▶ Task prompt
Tally the lines below that contain "CYLINDER". The number is the whole answer.

Scene edit records:
Segment Open

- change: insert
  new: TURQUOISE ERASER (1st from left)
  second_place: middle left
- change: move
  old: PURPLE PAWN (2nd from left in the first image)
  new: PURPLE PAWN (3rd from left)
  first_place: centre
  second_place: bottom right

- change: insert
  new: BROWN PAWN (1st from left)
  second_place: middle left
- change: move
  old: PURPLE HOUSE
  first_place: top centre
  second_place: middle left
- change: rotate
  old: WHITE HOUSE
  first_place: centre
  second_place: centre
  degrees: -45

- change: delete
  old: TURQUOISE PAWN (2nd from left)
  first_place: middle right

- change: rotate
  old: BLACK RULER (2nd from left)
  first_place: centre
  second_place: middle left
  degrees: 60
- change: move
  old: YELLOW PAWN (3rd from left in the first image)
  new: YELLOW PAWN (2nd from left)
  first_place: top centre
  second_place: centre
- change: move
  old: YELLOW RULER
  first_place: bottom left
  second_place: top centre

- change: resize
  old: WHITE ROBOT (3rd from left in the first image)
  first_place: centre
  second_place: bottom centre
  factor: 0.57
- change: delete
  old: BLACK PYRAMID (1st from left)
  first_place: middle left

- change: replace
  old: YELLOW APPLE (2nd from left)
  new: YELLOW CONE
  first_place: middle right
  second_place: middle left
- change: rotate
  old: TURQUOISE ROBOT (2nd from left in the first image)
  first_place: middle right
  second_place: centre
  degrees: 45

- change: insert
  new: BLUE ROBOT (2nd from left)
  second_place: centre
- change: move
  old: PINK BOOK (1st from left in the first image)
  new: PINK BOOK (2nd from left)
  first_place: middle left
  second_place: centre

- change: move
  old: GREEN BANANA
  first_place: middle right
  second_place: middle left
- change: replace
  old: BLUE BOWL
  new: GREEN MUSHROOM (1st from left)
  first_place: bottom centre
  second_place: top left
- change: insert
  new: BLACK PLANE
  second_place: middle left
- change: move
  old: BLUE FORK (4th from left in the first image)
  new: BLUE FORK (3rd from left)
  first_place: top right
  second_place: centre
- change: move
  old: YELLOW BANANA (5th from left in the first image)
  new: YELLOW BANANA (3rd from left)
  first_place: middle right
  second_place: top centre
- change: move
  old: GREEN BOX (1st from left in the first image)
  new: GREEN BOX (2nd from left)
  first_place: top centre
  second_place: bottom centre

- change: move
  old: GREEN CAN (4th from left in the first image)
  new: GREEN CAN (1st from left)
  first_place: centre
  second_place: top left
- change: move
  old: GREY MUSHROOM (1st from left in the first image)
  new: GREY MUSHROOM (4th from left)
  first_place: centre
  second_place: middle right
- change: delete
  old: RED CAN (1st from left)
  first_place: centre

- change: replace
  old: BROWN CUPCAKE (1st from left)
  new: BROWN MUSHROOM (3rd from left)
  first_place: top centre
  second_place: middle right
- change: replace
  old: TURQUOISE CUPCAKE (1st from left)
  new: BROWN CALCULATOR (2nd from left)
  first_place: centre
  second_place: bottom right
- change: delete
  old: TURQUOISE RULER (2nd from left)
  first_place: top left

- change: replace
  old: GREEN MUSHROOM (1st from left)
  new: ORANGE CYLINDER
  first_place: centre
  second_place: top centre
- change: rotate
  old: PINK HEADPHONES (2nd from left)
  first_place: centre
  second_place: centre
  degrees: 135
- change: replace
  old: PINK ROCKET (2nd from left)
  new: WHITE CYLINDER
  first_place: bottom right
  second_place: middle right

Segment Closed

▶ Task response
2